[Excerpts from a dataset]

==============================

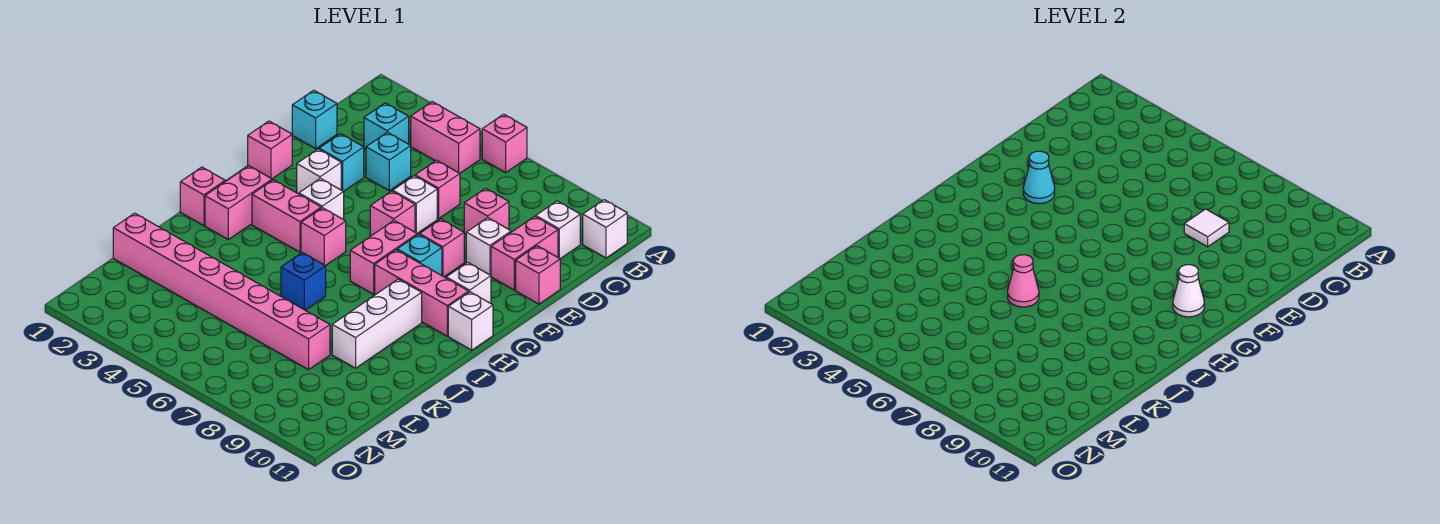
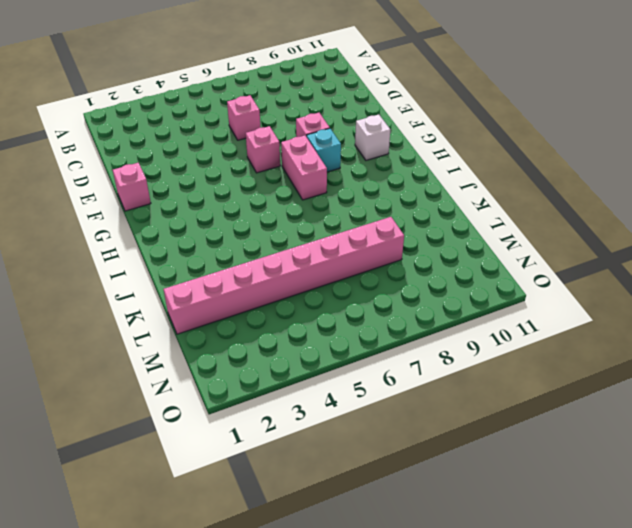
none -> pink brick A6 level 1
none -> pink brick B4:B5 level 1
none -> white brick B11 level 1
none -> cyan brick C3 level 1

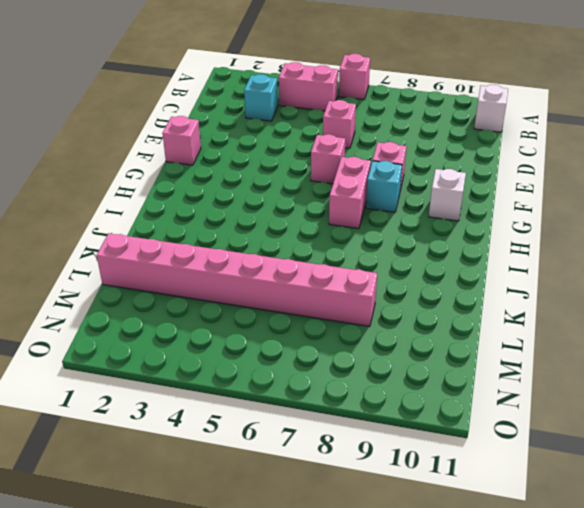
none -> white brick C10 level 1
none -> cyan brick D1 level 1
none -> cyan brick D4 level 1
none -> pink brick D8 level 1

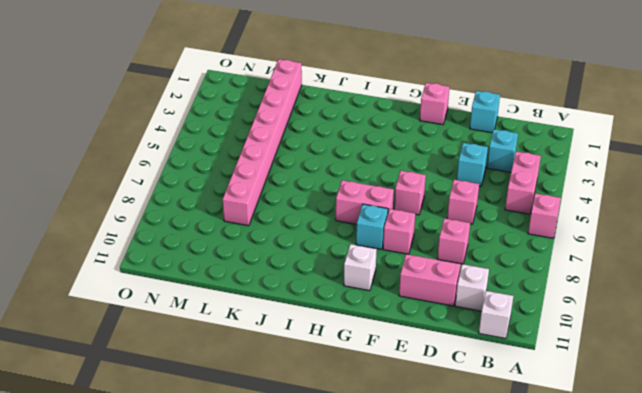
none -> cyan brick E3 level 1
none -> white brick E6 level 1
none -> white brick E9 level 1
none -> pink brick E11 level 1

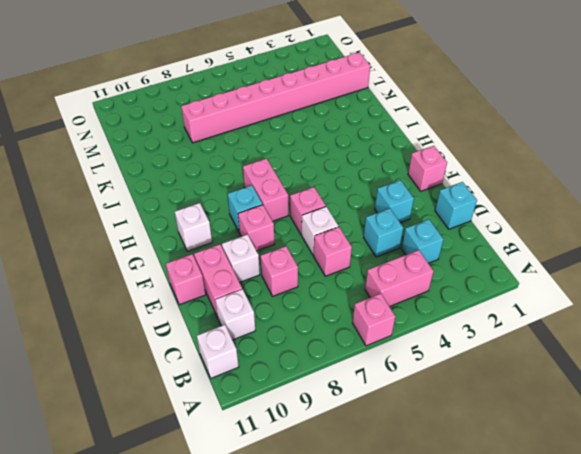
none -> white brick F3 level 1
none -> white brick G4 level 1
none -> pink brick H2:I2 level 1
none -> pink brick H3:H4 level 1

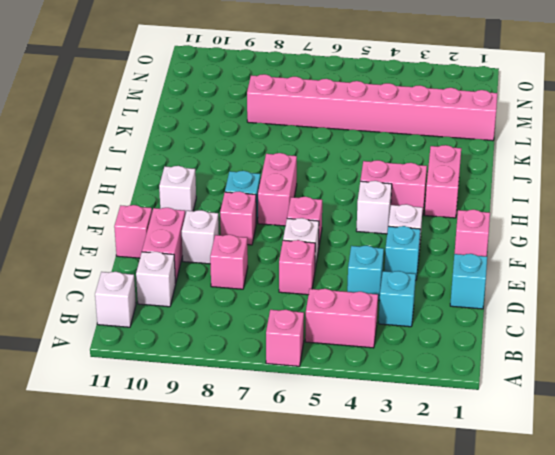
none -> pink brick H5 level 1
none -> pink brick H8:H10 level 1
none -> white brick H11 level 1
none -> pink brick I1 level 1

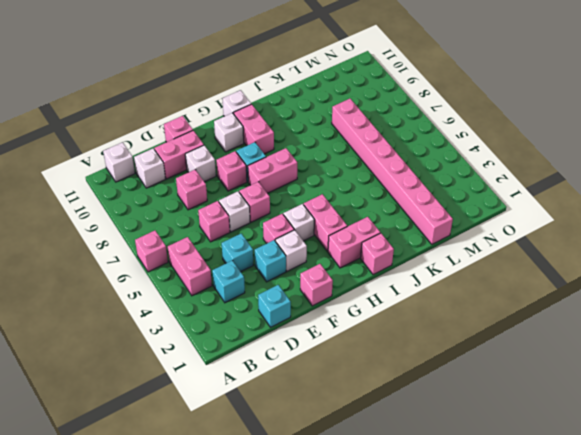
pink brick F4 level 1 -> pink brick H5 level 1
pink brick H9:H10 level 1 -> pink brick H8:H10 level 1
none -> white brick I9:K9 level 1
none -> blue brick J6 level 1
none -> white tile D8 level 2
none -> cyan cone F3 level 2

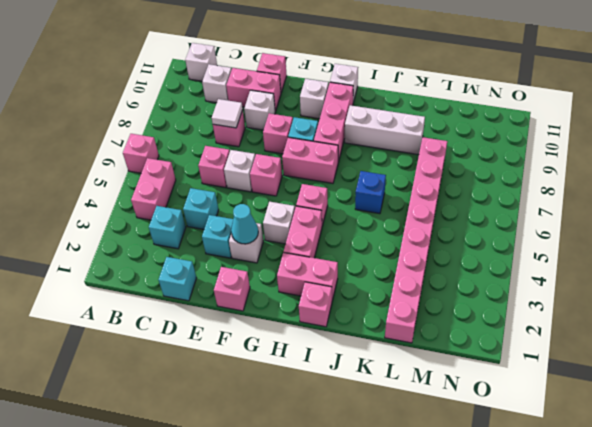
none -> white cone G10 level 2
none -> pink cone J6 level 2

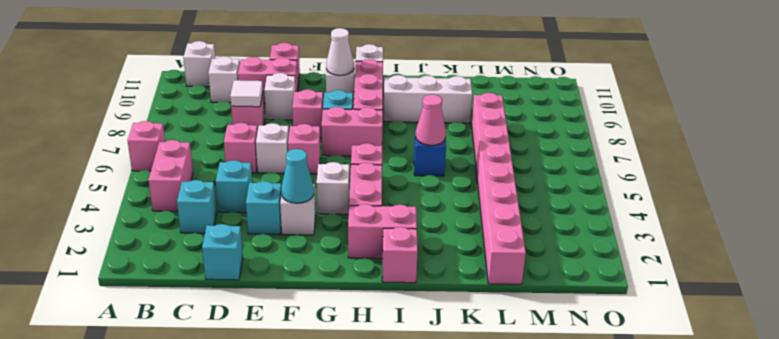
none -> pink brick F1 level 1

==============================

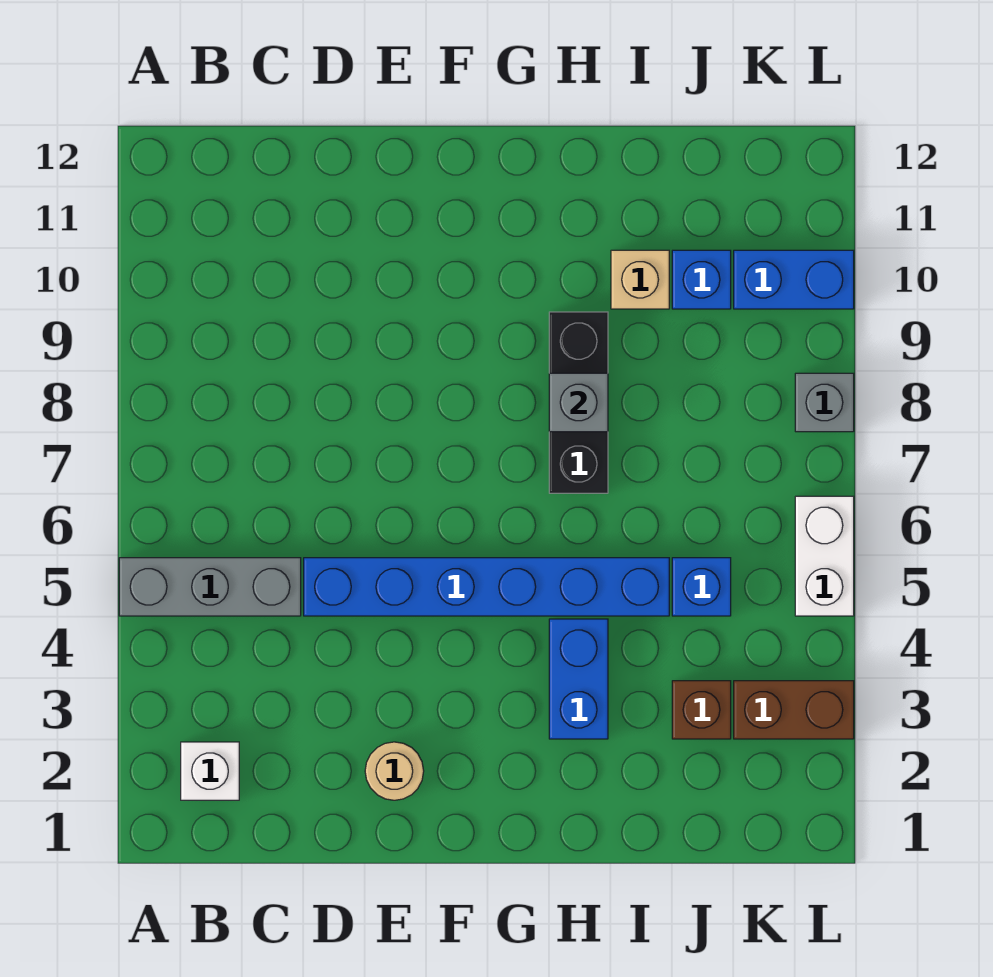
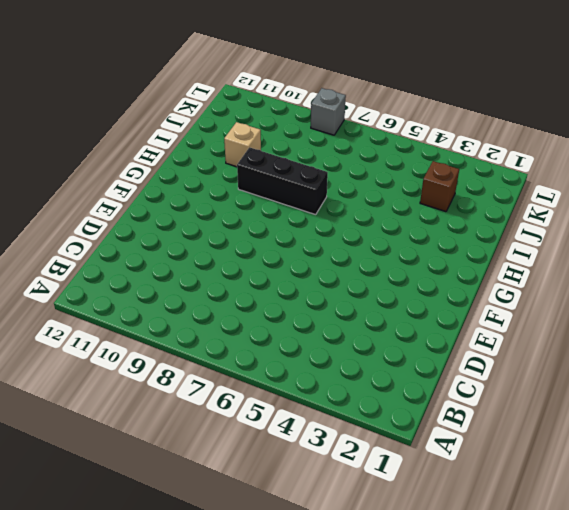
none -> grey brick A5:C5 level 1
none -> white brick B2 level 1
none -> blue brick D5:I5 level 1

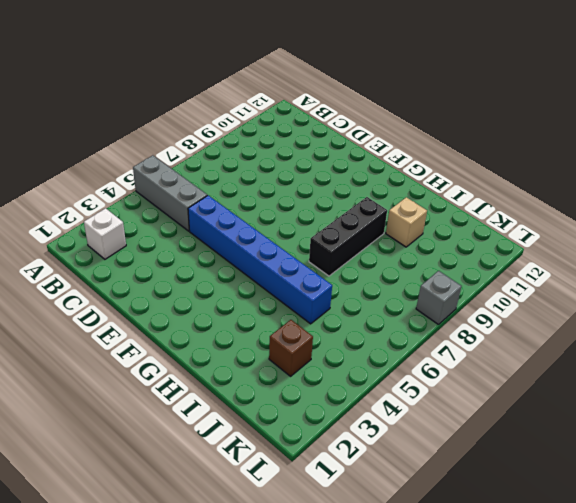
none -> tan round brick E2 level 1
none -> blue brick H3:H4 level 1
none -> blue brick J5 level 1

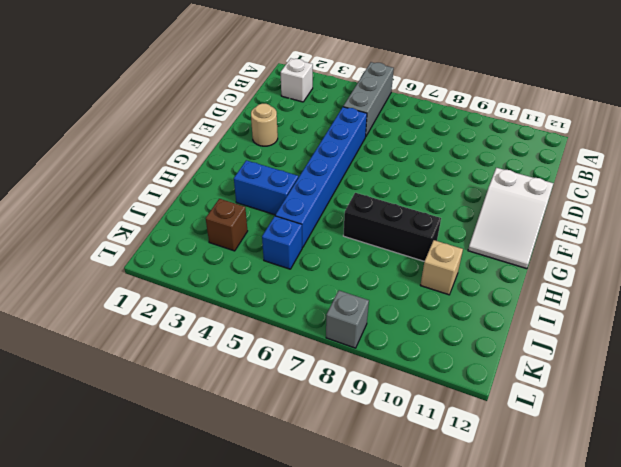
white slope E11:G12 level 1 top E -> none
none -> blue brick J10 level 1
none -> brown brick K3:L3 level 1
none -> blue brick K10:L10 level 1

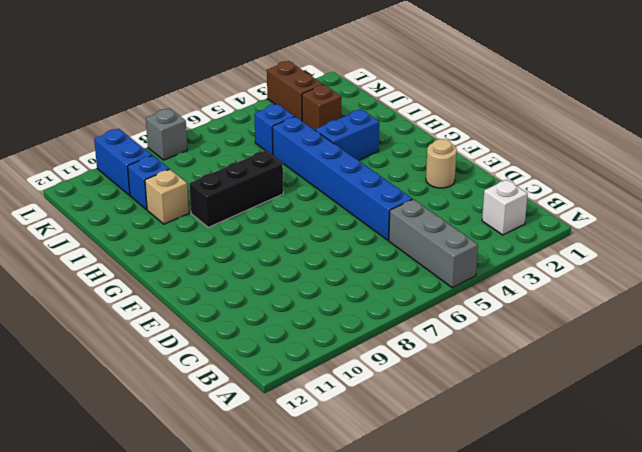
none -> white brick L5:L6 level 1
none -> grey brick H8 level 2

==============================

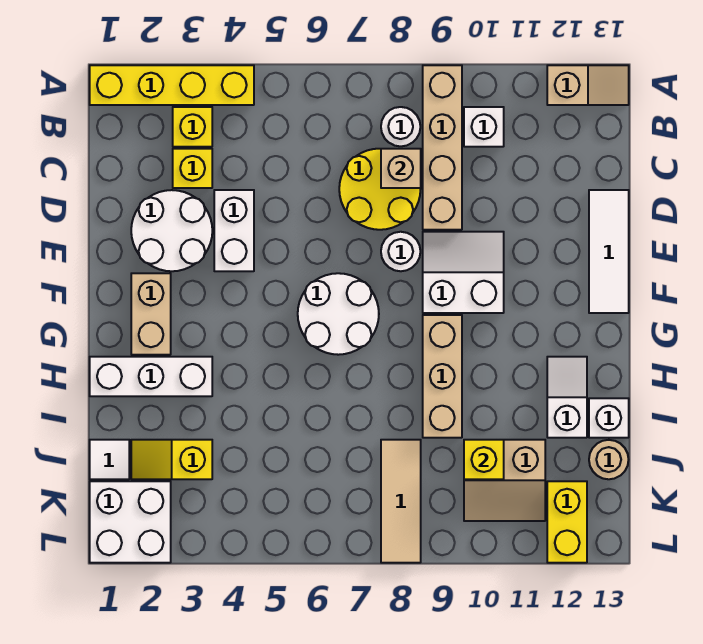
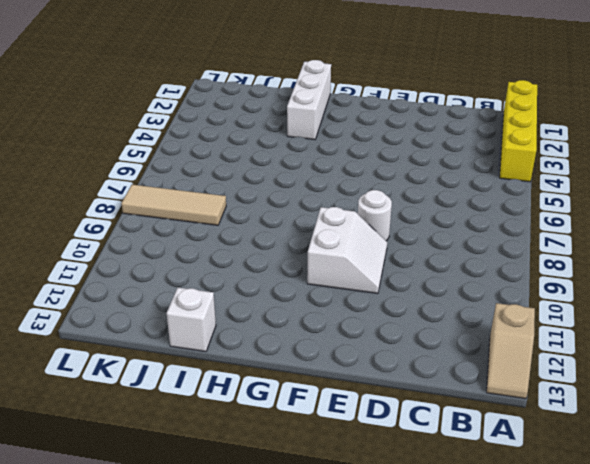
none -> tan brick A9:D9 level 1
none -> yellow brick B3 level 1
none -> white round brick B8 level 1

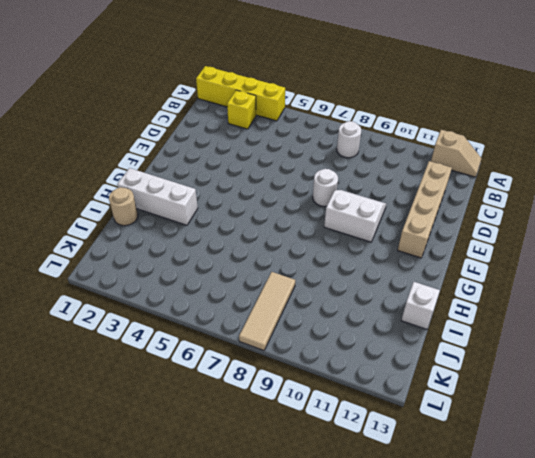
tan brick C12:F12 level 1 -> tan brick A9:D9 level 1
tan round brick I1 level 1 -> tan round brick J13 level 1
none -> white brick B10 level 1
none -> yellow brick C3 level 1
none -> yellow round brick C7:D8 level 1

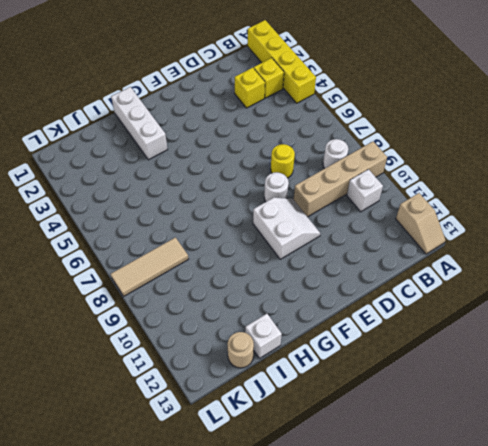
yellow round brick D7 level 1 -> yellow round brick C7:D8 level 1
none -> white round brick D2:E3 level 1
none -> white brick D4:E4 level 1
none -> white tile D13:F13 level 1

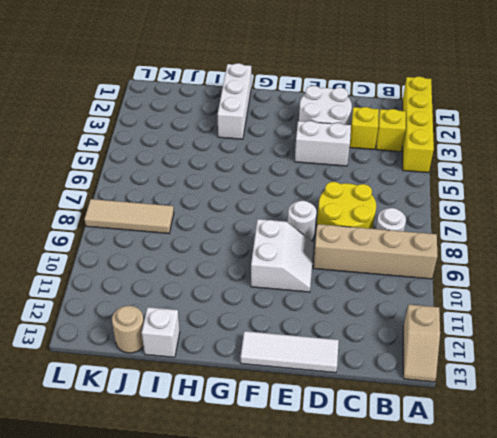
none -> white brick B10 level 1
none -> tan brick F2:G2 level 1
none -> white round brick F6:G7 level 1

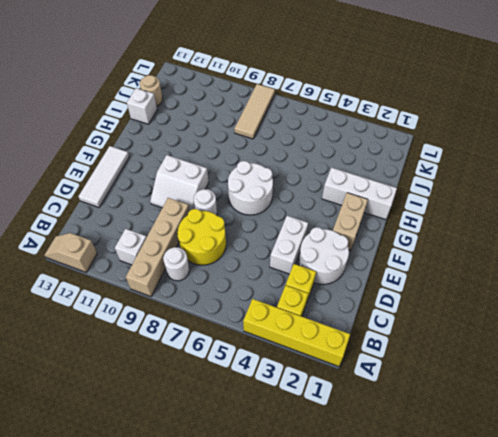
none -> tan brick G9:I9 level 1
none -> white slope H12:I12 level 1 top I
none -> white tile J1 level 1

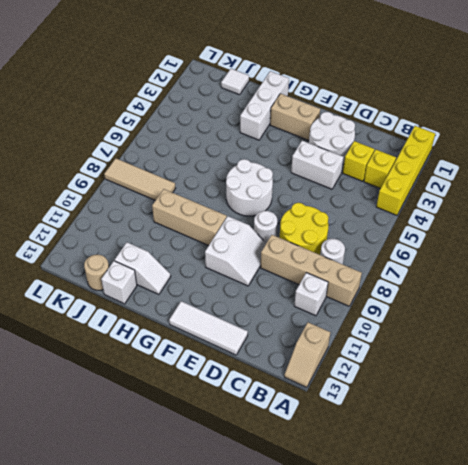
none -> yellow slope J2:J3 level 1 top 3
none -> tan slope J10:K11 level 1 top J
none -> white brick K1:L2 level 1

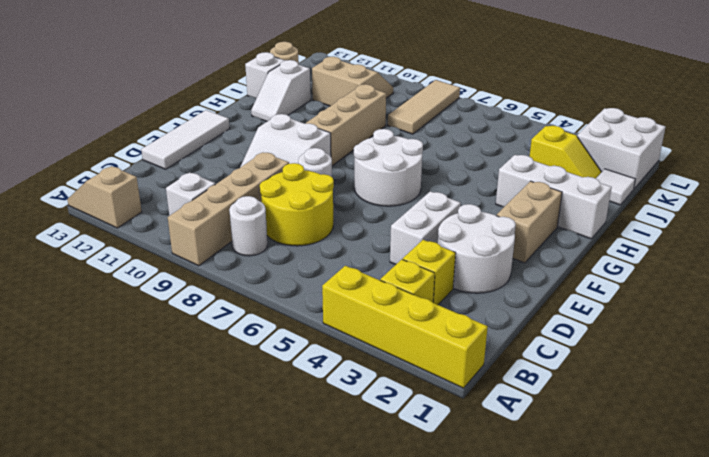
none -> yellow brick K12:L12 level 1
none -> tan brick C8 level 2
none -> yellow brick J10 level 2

==============================

#### [ASSIGNED TASK]
Please count the lines above that contain the string "blue" and reply with the number alone.

#### [ANSWER BOX]
6